### ACTION ITEM
The required output is the exact run of lines in the listing below from the line holding "DHT2 pin DATA: D23 -> D22" through the line holding "SOIL1 pin VCC: 3V3 -> none", with no pictures.

### DATA RECORDS
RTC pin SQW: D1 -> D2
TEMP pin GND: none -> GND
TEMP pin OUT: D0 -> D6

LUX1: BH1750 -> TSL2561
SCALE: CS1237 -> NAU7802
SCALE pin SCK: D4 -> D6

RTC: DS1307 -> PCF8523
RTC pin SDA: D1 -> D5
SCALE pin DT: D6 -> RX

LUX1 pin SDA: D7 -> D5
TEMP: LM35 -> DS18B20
* * *
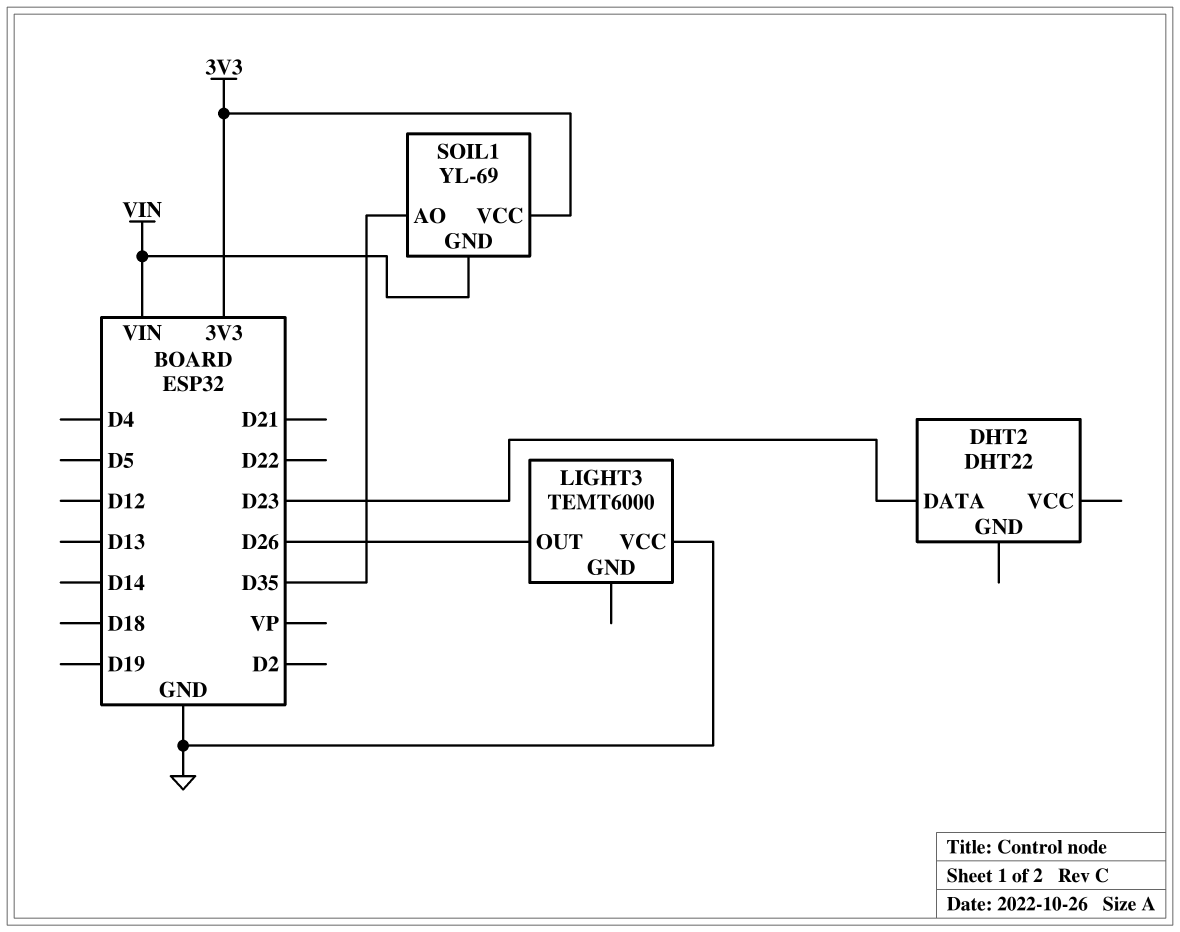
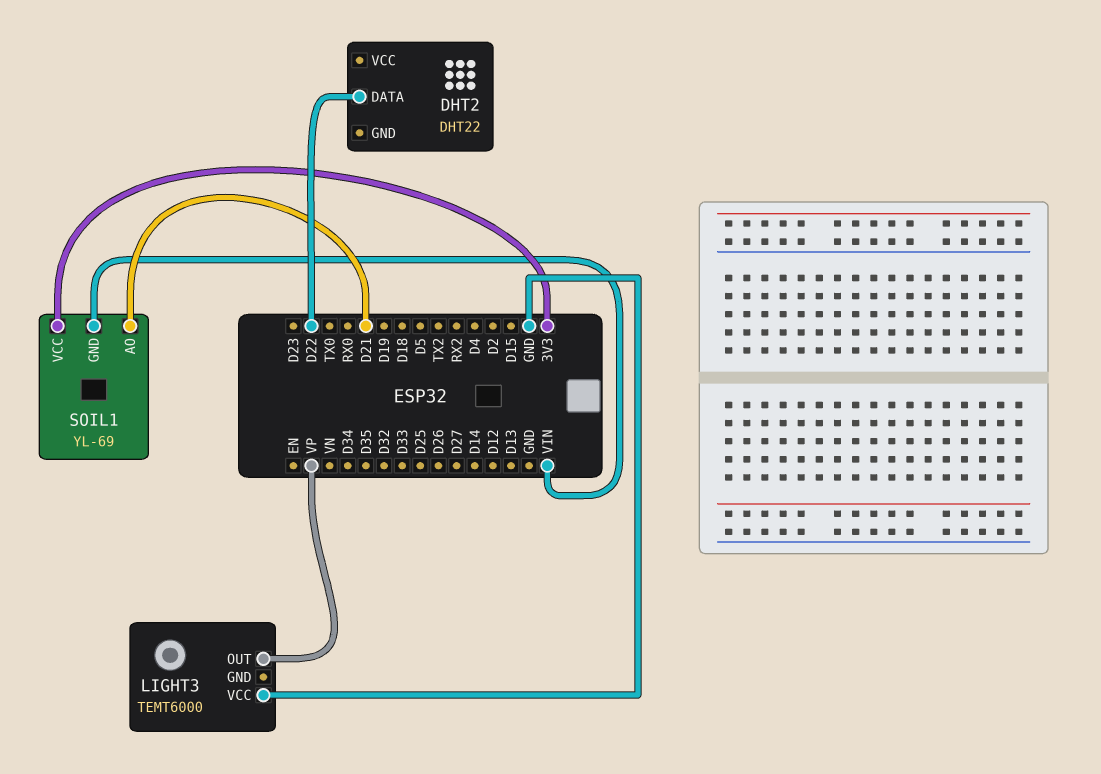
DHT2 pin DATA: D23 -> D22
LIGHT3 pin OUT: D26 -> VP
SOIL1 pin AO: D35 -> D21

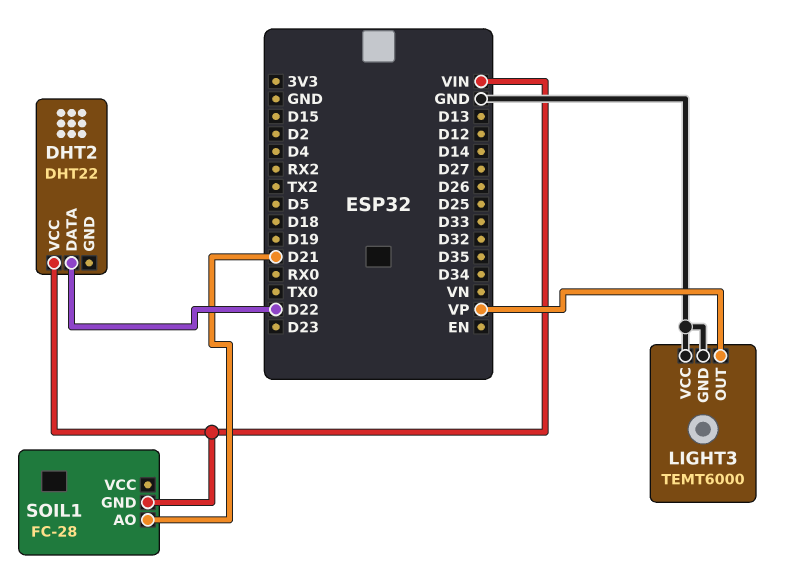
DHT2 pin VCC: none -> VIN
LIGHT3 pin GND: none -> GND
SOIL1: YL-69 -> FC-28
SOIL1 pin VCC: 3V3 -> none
---
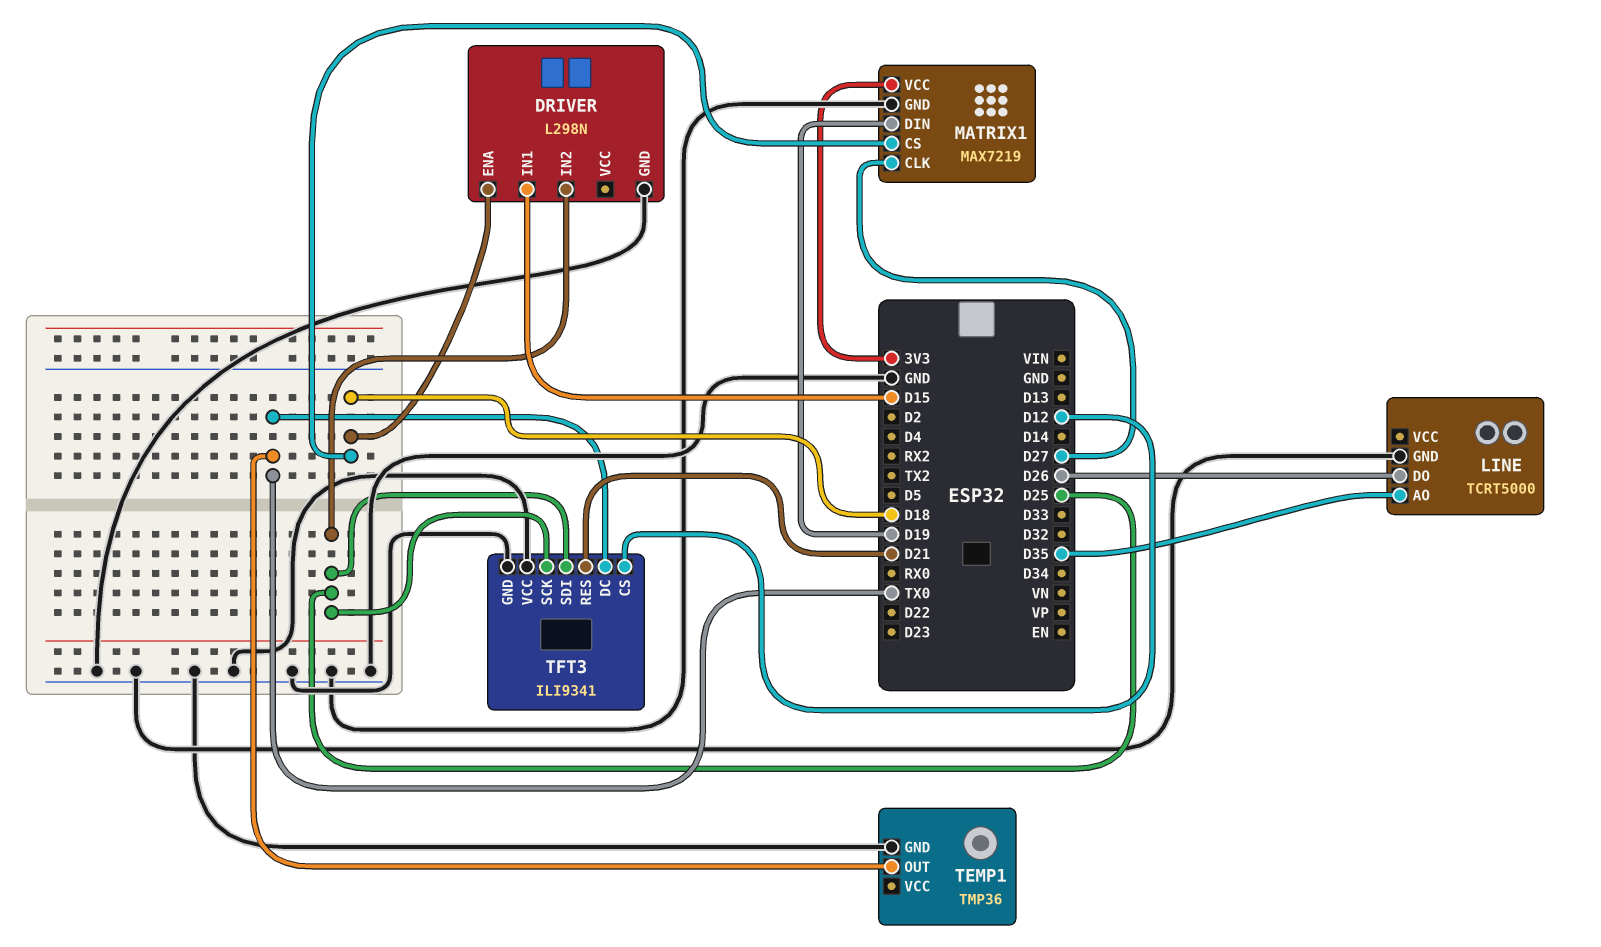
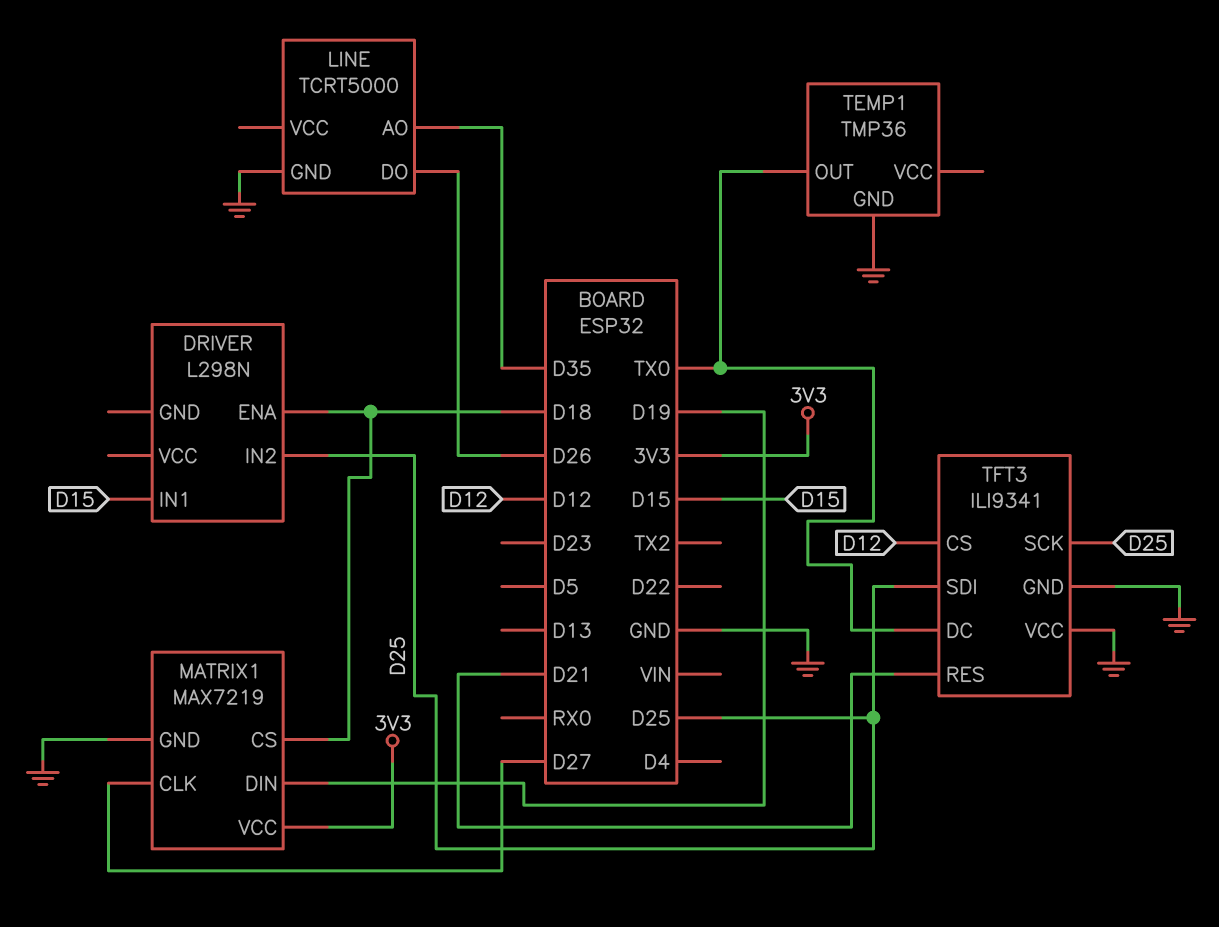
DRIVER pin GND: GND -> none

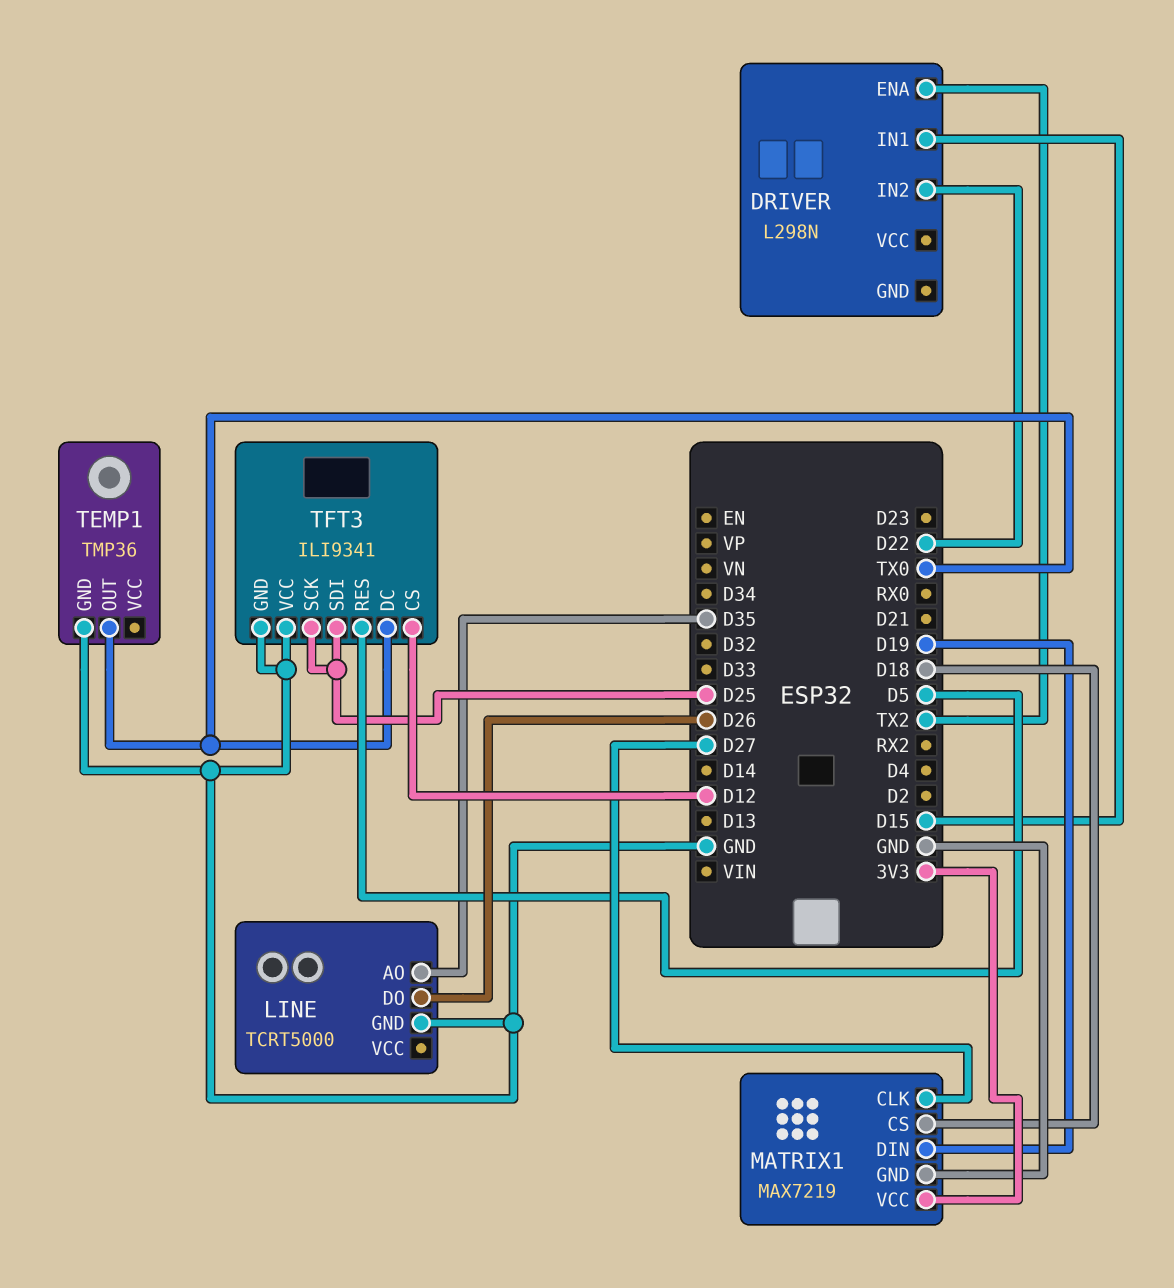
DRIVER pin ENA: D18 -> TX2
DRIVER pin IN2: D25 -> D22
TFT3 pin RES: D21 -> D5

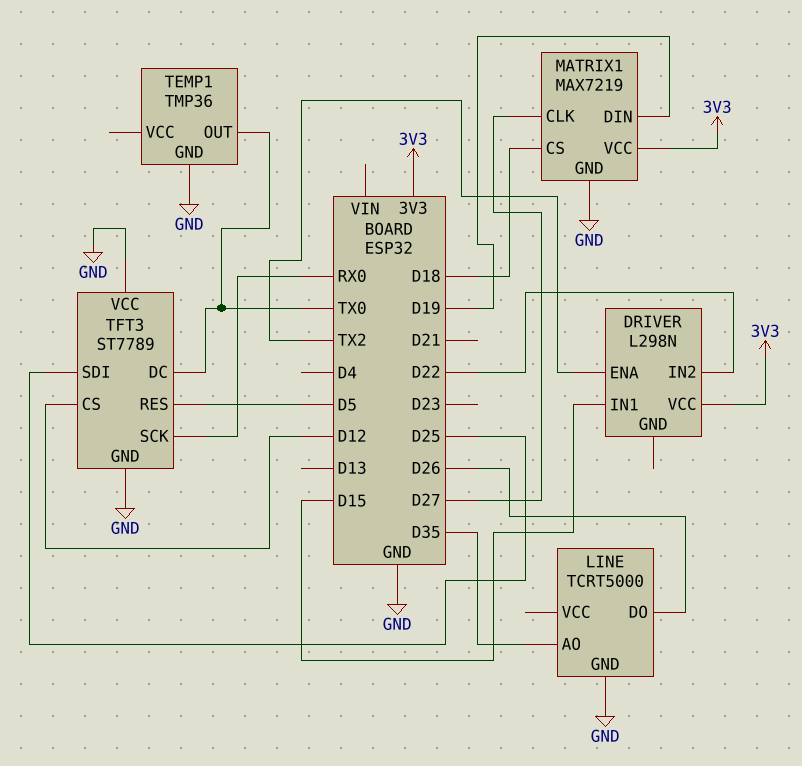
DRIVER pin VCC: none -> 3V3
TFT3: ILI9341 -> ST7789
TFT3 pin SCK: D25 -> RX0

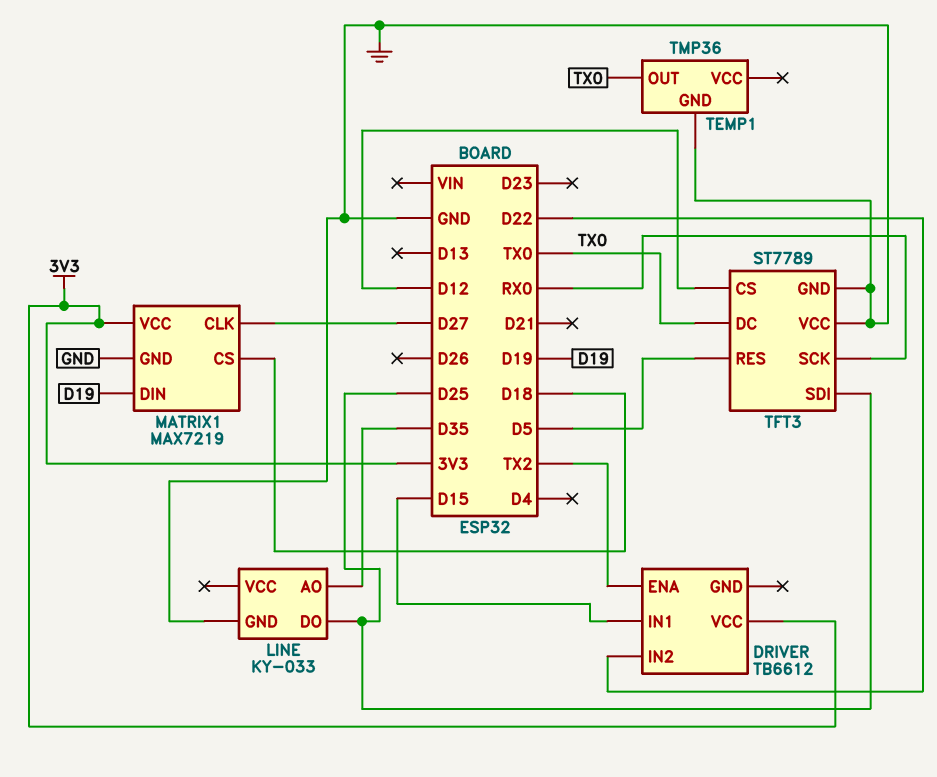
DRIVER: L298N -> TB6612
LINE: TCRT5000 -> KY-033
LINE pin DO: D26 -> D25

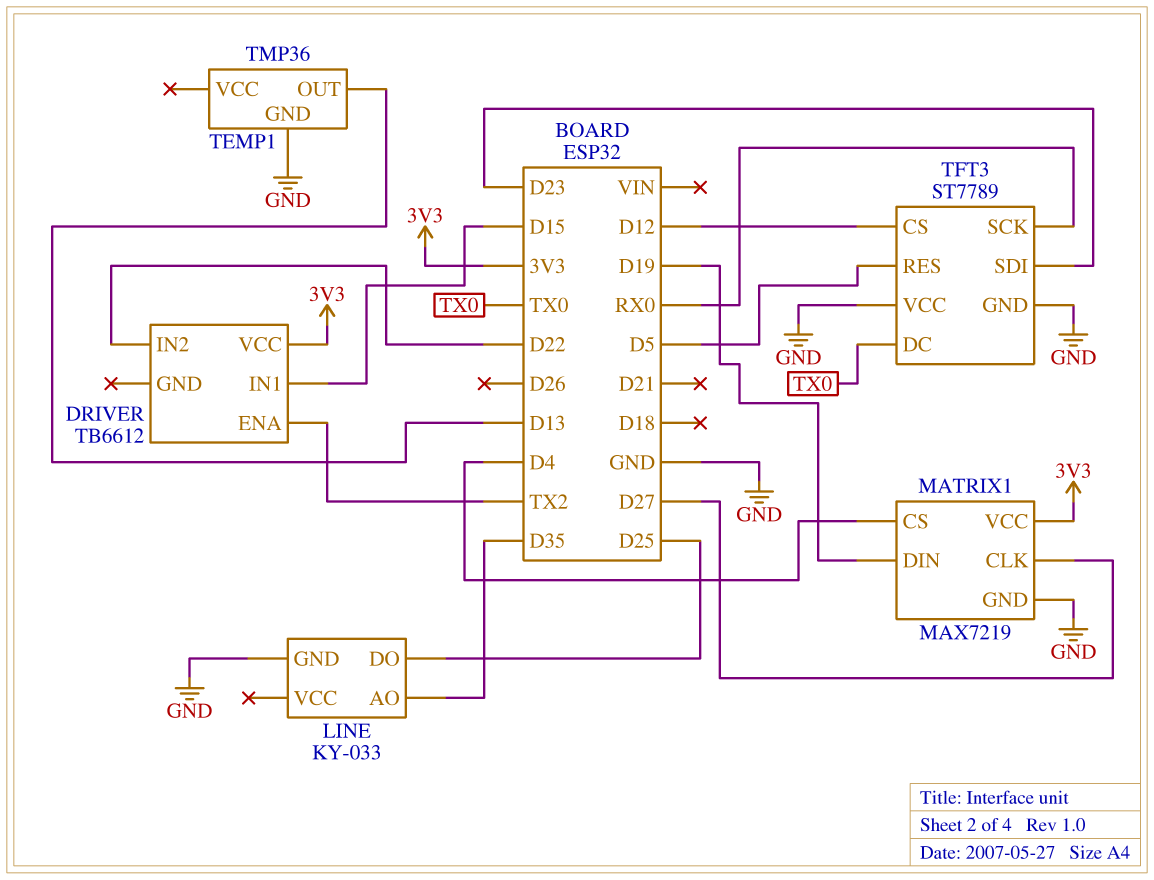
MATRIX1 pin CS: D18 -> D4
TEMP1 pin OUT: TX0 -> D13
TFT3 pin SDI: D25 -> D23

### TASK OUTPUT
DHT2 pin DATA: D23 -> D22
LIGHT3 pin OUT: D26 -> VP
SOIL1 pin AO: D35 -> D21

DHT2 pin VCC: none -> VIN
LIGHT3 pin GND: none -> GND
SOIL1: YL-69 -> FC-28
SOIL1 pin VCC: 3V3 -> none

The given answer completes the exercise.